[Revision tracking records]

************

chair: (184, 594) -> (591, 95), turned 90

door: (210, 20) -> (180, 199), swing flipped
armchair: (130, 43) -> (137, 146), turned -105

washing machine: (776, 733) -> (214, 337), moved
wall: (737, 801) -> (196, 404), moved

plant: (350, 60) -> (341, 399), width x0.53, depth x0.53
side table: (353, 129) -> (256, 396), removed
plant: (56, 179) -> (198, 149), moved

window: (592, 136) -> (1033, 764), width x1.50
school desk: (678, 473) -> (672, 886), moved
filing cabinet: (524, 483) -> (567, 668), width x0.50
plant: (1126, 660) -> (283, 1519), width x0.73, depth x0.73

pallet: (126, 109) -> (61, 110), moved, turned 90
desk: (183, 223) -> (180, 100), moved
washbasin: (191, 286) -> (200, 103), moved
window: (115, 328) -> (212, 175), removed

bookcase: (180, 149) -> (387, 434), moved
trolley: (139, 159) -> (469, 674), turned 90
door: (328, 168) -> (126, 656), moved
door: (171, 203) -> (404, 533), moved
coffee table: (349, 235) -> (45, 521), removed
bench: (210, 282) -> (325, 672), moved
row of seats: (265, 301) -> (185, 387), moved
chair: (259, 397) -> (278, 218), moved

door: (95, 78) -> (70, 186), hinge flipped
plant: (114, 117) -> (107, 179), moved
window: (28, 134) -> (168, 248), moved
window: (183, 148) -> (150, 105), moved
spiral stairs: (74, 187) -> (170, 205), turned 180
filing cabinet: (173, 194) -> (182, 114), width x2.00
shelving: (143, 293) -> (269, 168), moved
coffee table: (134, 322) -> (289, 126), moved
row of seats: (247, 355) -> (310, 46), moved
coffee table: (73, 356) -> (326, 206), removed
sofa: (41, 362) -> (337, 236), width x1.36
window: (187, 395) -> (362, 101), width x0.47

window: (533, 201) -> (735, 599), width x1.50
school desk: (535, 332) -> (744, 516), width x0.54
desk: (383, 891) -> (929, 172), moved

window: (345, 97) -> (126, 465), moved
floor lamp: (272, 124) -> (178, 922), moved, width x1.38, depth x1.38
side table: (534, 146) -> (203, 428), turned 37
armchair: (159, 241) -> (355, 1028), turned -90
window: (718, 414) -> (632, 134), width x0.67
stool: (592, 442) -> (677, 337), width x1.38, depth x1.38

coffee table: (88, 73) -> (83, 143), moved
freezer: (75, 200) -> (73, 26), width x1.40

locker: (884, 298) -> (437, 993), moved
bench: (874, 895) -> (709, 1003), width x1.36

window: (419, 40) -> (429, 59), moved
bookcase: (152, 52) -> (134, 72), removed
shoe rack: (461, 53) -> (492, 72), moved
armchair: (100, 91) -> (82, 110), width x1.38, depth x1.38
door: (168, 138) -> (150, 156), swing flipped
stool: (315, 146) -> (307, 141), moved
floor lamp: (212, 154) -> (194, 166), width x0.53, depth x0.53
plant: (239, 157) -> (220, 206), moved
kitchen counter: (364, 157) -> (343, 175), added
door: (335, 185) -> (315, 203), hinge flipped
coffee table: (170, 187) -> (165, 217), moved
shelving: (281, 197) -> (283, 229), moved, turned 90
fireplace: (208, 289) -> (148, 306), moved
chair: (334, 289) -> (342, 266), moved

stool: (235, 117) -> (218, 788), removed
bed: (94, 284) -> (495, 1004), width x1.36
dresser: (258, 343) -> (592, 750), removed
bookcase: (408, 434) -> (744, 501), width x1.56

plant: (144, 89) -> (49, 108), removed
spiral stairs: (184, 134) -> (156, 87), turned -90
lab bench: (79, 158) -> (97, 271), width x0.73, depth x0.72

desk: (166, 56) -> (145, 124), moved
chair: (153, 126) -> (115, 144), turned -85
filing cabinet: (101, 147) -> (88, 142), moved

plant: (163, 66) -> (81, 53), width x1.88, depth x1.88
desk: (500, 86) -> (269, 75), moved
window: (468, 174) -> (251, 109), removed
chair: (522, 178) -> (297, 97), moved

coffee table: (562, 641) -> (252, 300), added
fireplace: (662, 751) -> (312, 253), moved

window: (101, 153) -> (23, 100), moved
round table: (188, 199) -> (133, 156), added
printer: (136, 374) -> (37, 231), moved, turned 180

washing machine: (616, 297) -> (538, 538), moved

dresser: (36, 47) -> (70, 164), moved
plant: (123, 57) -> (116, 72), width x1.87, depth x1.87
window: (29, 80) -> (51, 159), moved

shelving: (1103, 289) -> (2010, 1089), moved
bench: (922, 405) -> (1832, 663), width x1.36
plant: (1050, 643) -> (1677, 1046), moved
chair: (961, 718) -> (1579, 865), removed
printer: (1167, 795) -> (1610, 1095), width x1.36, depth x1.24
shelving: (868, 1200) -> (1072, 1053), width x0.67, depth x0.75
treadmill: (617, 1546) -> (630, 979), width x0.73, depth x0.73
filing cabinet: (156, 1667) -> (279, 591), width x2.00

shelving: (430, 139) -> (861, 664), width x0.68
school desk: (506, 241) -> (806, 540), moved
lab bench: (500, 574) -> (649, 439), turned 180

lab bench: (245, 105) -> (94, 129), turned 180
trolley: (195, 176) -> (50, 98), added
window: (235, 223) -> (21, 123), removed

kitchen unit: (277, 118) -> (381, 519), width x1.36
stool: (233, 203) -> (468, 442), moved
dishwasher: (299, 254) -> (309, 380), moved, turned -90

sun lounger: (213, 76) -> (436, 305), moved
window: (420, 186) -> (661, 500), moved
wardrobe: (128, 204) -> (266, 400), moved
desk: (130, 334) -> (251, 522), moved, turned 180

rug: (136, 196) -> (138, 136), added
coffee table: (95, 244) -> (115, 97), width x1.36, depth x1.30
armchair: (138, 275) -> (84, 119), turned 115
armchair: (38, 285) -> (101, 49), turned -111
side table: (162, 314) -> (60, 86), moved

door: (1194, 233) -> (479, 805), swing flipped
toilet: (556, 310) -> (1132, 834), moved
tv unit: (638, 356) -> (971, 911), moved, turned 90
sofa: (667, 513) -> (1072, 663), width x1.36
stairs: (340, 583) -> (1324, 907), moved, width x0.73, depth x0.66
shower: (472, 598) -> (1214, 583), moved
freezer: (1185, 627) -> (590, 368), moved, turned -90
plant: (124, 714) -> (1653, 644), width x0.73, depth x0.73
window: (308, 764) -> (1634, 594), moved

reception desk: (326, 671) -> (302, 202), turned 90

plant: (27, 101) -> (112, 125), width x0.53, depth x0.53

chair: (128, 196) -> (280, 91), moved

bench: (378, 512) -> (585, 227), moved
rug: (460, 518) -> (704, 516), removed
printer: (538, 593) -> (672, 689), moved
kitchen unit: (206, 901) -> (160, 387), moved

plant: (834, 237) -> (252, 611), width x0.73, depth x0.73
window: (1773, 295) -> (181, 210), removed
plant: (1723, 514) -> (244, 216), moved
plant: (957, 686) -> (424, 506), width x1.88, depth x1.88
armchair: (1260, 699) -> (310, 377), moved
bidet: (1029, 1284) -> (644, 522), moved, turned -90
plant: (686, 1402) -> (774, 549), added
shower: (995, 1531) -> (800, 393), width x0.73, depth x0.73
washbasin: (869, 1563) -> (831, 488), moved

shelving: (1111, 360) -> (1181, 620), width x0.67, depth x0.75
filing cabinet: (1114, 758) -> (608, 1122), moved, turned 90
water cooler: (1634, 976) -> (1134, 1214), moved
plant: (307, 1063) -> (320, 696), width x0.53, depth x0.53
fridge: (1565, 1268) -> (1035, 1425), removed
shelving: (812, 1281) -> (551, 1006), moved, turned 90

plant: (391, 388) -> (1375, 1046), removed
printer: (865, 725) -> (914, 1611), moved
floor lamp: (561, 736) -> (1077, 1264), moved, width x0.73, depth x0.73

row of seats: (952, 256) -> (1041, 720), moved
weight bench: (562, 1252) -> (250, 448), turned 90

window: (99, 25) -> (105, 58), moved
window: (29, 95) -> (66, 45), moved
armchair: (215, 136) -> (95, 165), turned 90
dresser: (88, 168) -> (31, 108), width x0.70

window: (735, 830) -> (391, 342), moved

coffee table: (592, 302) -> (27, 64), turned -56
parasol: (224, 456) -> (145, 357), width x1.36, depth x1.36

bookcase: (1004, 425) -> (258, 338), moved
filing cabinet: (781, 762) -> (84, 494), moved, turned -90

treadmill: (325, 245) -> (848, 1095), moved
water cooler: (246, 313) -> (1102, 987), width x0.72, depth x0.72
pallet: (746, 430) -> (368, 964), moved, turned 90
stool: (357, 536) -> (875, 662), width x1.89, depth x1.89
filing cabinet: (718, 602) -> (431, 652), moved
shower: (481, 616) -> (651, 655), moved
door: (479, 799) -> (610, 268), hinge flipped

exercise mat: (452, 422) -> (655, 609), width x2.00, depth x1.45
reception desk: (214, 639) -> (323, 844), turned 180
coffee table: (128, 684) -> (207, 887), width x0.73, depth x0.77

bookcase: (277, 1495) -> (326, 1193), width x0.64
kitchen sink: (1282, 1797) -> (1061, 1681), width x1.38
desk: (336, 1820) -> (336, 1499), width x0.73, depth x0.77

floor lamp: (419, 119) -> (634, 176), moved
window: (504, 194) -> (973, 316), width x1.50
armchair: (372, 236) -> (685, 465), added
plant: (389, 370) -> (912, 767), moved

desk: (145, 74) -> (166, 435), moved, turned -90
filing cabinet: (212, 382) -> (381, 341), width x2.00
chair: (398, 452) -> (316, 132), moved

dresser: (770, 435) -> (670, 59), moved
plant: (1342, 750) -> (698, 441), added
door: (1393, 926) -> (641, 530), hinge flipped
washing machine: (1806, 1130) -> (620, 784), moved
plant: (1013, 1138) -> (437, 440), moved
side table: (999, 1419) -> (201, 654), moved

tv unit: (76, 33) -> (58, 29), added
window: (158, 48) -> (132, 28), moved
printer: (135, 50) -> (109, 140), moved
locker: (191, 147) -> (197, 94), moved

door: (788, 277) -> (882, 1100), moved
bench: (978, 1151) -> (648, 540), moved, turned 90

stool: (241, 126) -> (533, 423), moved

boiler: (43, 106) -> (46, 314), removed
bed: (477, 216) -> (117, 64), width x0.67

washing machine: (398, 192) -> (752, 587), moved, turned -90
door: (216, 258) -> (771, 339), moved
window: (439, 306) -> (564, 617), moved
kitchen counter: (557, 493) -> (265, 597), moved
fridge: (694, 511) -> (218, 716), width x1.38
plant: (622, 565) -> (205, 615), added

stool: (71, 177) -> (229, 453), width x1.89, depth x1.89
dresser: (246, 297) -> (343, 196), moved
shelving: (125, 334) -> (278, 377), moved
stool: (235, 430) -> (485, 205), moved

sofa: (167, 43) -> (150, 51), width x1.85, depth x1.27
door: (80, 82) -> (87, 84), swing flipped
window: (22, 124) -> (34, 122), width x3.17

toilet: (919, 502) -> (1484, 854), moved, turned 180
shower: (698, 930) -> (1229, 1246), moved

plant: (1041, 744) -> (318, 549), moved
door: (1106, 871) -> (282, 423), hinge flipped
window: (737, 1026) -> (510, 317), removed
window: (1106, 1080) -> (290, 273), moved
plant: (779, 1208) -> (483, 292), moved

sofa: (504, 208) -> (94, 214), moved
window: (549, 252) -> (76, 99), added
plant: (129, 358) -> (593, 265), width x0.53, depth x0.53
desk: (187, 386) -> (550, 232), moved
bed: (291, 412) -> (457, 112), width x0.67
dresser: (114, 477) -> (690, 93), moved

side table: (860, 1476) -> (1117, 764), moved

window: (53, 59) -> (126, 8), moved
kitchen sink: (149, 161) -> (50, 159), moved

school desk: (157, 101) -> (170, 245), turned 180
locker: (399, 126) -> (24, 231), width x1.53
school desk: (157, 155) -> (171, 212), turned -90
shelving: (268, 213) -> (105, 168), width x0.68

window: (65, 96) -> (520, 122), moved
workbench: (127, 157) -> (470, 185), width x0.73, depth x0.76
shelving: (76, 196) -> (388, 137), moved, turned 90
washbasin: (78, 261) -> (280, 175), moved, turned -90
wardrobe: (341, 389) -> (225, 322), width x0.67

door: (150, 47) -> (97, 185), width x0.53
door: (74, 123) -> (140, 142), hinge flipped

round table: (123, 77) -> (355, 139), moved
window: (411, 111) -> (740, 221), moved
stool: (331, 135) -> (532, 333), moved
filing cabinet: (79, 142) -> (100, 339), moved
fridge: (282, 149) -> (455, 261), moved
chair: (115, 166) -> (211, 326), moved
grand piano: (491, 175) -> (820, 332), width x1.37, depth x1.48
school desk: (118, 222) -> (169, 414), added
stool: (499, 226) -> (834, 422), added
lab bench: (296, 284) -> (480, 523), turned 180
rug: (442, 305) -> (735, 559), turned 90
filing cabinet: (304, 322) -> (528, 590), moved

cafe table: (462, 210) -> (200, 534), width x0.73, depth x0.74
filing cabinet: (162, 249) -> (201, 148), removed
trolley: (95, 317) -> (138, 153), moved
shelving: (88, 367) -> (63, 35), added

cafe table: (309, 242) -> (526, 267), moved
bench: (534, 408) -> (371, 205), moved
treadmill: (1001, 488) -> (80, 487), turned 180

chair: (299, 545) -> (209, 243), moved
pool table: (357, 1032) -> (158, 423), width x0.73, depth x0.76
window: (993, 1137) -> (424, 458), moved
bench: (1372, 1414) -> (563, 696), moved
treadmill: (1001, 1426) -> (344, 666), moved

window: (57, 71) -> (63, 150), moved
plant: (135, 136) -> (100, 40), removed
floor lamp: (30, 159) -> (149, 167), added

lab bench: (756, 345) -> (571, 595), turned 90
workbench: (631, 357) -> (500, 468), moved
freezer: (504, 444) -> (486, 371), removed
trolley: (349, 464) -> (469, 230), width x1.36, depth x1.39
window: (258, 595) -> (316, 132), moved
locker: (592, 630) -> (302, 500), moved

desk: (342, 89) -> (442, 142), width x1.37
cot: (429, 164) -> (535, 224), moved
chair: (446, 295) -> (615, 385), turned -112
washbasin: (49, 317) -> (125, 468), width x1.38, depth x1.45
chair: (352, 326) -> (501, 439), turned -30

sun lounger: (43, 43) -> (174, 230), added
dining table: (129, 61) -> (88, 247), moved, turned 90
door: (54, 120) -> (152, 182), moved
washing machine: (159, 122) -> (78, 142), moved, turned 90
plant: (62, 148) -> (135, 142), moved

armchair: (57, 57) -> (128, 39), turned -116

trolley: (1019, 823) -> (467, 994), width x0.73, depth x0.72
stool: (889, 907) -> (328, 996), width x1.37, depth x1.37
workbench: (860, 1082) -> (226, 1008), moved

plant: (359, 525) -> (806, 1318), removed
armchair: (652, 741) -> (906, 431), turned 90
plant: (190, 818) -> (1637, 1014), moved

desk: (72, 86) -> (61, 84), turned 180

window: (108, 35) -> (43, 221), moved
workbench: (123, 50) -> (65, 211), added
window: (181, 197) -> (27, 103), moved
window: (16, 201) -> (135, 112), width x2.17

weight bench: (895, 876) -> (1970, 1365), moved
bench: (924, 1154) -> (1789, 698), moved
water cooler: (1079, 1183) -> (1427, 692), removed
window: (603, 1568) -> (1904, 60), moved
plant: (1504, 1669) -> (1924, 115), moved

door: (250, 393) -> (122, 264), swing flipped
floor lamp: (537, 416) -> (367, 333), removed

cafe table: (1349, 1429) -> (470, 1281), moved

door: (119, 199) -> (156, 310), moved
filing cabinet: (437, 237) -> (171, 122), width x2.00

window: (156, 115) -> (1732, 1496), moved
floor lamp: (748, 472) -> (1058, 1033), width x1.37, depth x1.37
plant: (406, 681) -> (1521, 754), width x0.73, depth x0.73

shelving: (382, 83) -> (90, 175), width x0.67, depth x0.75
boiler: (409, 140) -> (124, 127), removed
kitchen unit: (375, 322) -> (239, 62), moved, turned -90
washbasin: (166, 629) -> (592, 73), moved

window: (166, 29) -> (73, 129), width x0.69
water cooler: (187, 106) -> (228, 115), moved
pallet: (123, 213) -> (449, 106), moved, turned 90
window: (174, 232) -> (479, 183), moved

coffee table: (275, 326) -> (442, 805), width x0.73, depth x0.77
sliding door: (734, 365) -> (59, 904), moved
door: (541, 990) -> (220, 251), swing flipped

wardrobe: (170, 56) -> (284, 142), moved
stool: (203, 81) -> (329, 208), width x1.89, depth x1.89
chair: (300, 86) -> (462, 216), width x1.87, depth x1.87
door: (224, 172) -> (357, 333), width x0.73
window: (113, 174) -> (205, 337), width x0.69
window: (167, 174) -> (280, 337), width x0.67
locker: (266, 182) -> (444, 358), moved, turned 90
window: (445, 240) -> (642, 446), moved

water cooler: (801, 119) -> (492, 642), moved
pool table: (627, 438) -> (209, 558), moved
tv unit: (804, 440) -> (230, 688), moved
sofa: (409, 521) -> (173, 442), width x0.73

************

● **Exercise directions**
Only the lines above starting at the line that holds "filing cabinet: (781, 762)" and ending at the line that holds "stool: (357, 536)" are to be repeated, exactly and in full.

● **Reply to the exercise**
filing cabinet: (781, 762) -> (84, 494), moved, turned -90

treadmill: (325, 245) -> (848, 1095), moved
water cooler: (246, 313) -> (1102, 987), width x0.72, depth x0.72
pallet: (746, 430) -> (368, 964), moved, turned 90
stool: (357, 536) -> (875, 662), width x1.89, depth x1.89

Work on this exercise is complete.